> What you are asked to do:
Copy all lines holding the word "orange" from the entries.

• • • • •

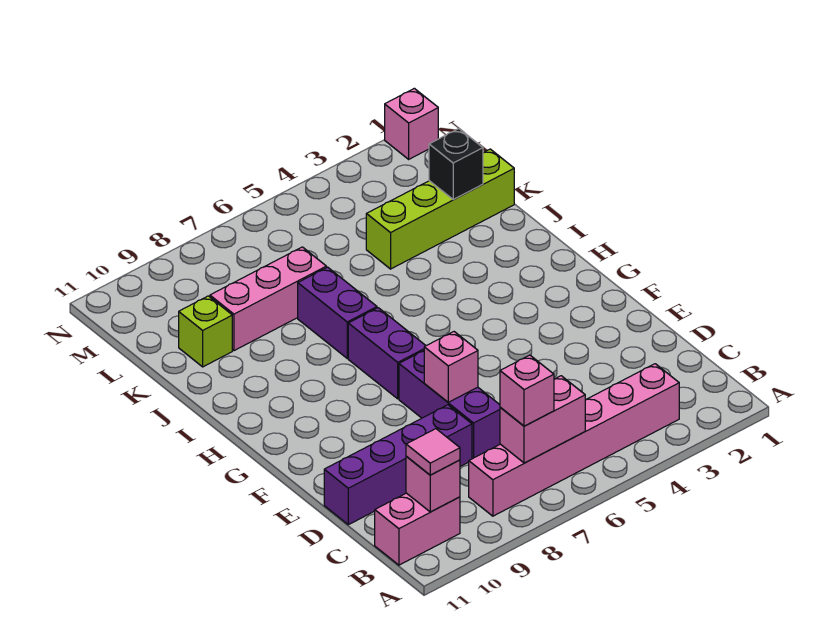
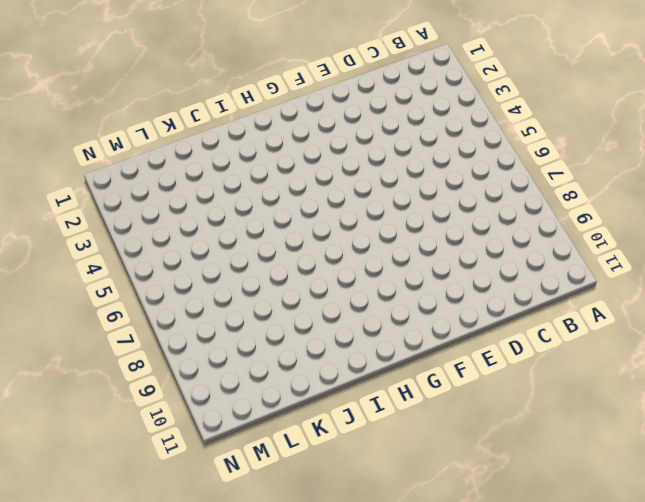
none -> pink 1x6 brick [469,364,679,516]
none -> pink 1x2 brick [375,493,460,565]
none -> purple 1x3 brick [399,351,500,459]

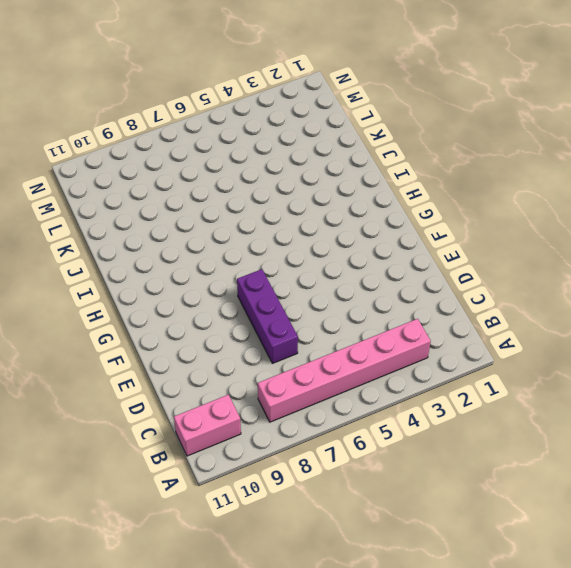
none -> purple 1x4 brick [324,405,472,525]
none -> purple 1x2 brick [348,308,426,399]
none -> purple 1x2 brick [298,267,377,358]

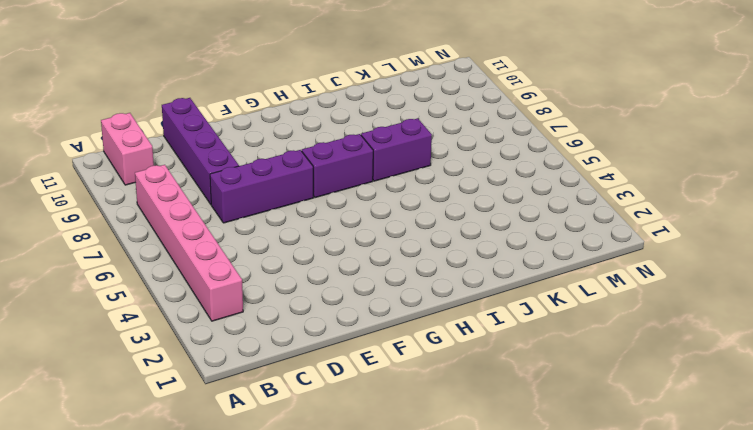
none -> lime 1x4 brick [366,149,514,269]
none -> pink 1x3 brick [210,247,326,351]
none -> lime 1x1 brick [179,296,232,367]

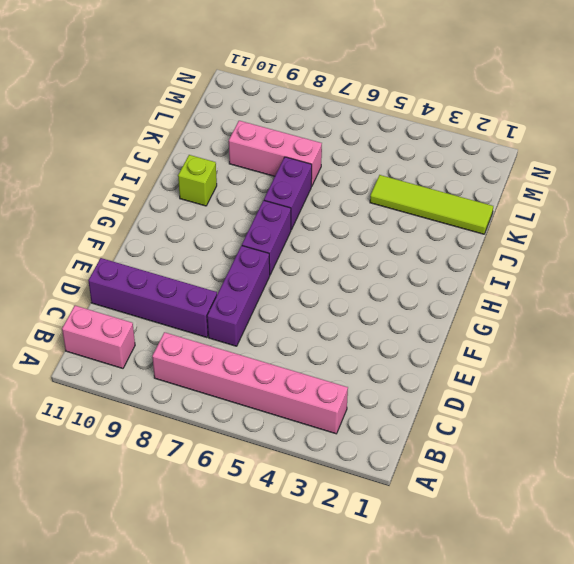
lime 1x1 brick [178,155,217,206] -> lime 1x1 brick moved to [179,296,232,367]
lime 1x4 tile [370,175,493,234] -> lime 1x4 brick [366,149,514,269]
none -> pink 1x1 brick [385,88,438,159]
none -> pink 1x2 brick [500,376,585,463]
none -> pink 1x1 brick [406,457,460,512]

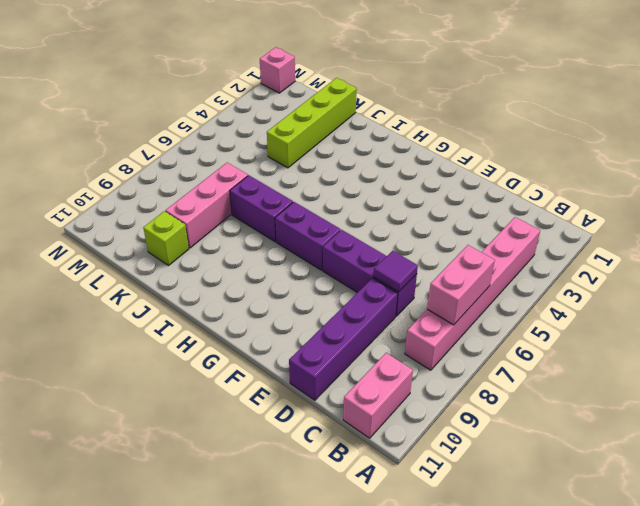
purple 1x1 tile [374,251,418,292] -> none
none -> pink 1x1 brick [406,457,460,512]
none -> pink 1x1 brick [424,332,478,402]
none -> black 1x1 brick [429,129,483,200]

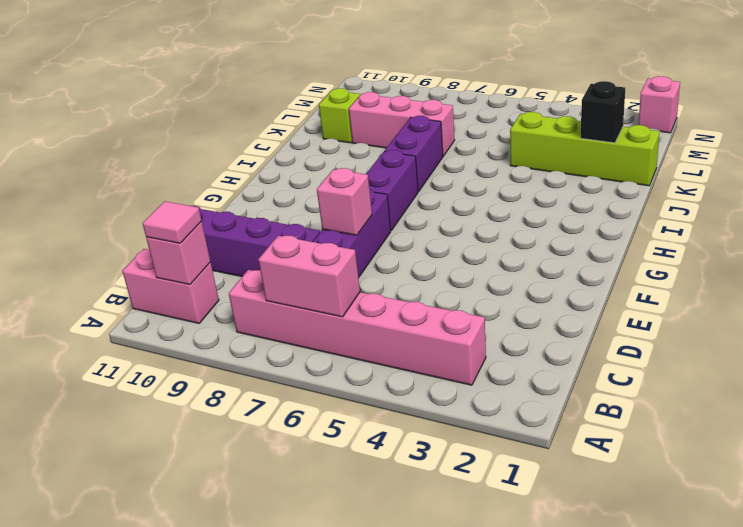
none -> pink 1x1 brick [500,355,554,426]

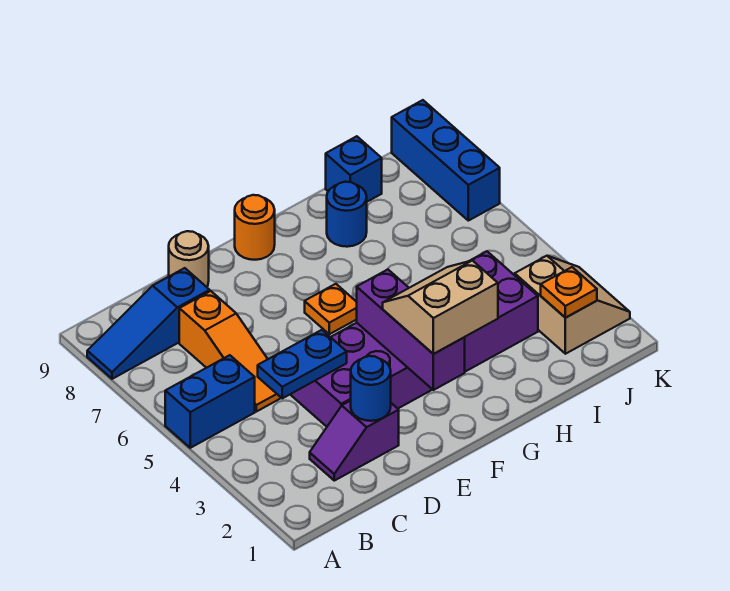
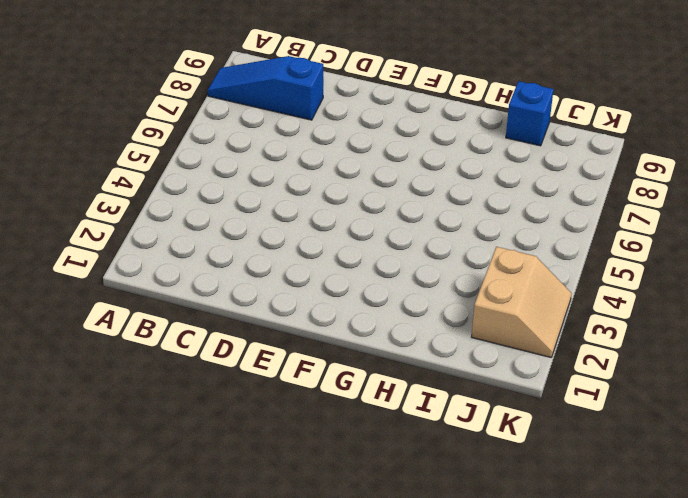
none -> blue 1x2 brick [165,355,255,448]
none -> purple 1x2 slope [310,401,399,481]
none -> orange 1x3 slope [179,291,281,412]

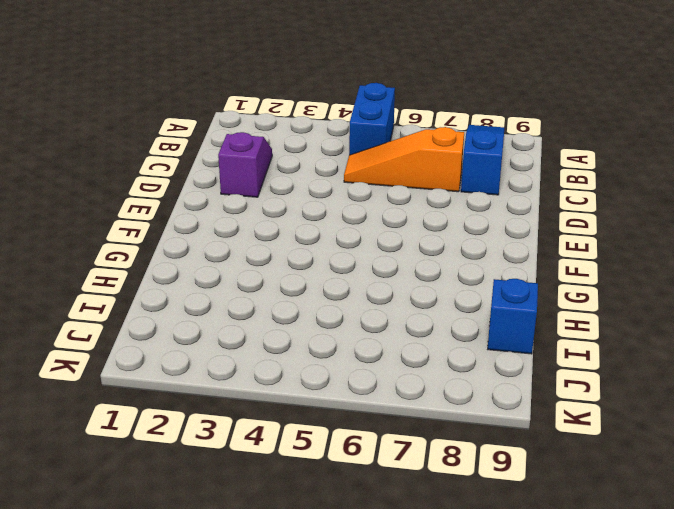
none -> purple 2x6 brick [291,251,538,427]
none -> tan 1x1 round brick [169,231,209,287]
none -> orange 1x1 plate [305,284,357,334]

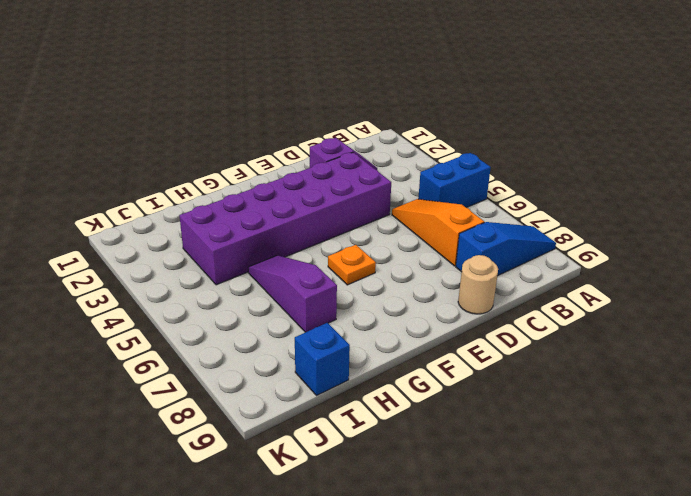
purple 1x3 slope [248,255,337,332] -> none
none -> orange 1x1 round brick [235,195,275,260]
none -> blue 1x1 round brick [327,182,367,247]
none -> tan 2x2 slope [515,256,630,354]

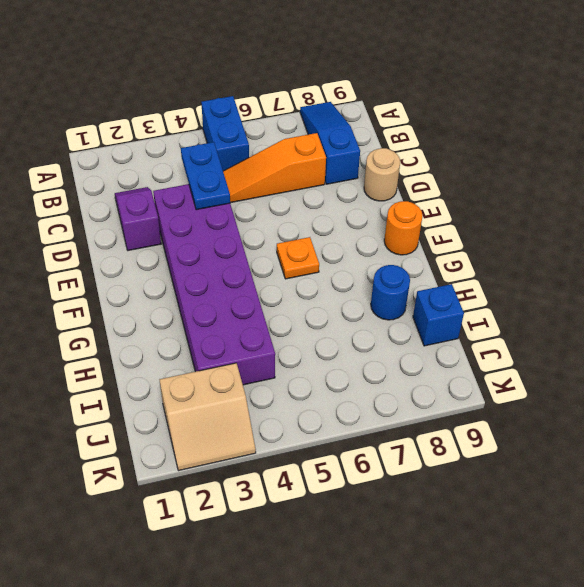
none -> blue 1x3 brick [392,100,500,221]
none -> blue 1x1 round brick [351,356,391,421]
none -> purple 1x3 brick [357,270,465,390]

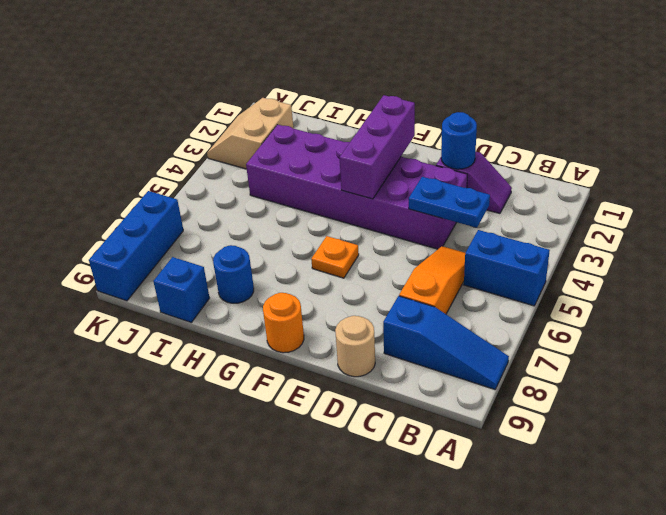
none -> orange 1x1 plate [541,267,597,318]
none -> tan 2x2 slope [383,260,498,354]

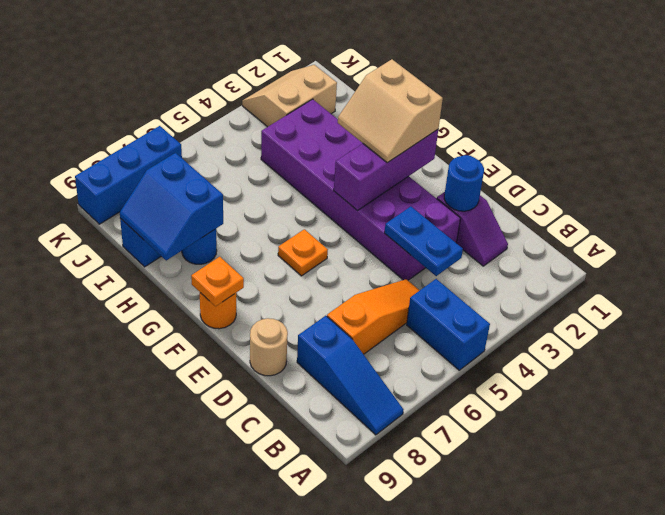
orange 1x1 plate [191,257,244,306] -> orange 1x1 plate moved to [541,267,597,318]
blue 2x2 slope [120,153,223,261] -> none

• • • • •

> Problem solution:
none -> orange 1x3 slope [179,291,281,412]
none -> orange 1x1 plate [305,284,357,334]
none -> orange 1x1 round brick [235,195,275,260]
none -> orange 1x1 plate [541,267,597,318]
orange 1x1 plate [191,257,244,306] -> orange 1x1 plate moved to [541,267,597,318]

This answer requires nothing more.